• [What this task involves]: Since only part of the material below is wanted, output exactly the lines from the one with "cyan brick C5:C6" up to and including the one with "cyan tile J6:K7".

• [Input material]:
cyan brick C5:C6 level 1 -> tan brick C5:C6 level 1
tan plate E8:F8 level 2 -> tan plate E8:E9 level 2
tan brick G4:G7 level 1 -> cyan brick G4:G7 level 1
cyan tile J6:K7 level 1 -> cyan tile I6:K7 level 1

* * *

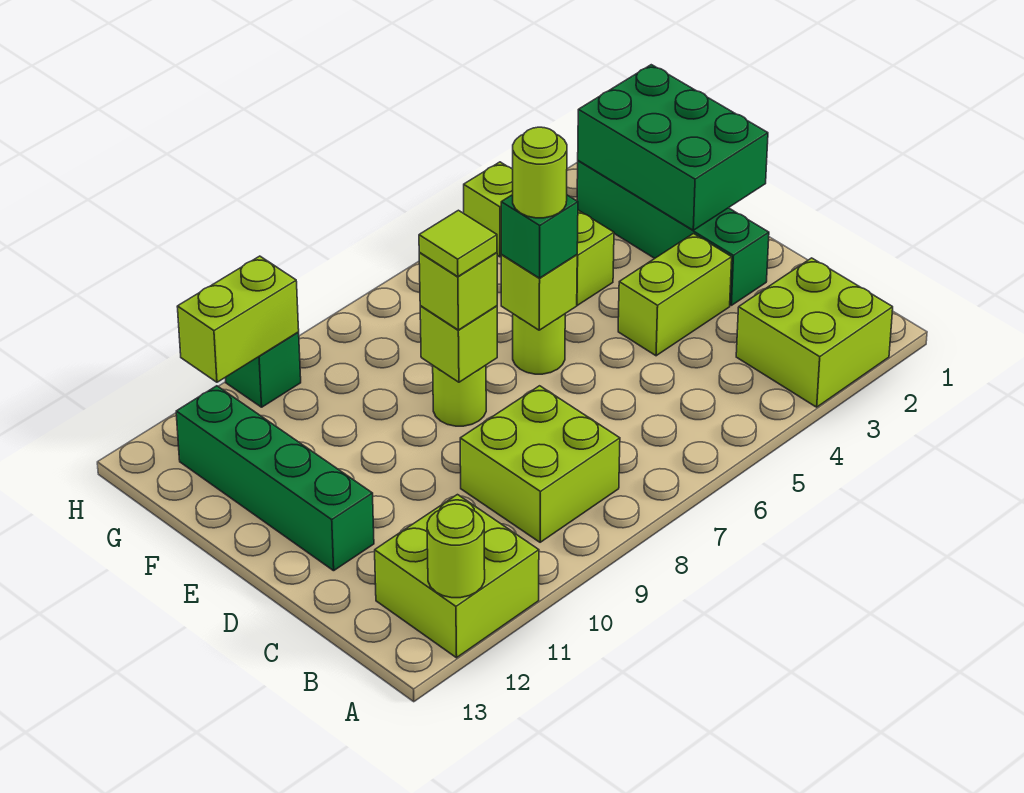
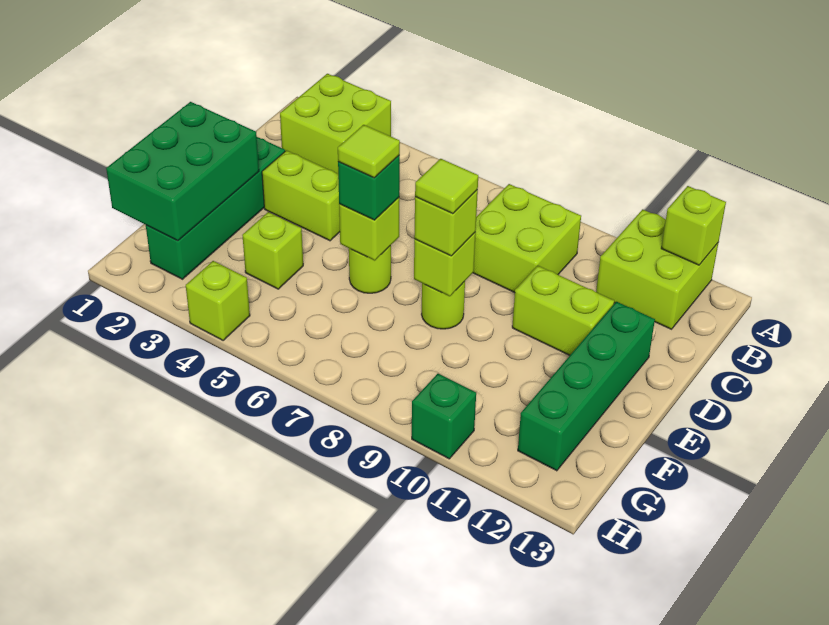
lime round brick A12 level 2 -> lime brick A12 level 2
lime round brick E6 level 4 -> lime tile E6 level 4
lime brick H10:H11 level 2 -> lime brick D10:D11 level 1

• [Answer space]:
cyan brick C5:C6 level 1 -> tan brick C5:C6 level 1
tan plate E8:F8 level 2 -> tan plate E8:E9 level 2
tan brick G4:G7 level 1 -> cyan brick G4:G7 level 1
cyan tile J6:K7 level 1 -> cyan tile I6:K7 level 1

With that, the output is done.